=== Section Start ===
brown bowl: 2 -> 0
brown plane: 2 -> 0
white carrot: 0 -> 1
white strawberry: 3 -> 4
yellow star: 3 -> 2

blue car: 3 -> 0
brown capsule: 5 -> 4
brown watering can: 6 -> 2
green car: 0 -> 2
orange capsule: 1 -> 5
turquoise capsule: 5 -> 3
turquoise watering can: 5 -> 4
=== Section End ===
ACTION ITEM: In the entries, find the line containing "brown capsule: 5 -> 4" and output it and all remaining lines exactly.

SOLUTION:
brown capsule: 5 -> 4
brown watering can: 6 -> 2
green car: 0 -> 2
orange capsule: 1 -> 5
turquoise capsule: 5 -> 3
turquoise watering can: 5 -> 4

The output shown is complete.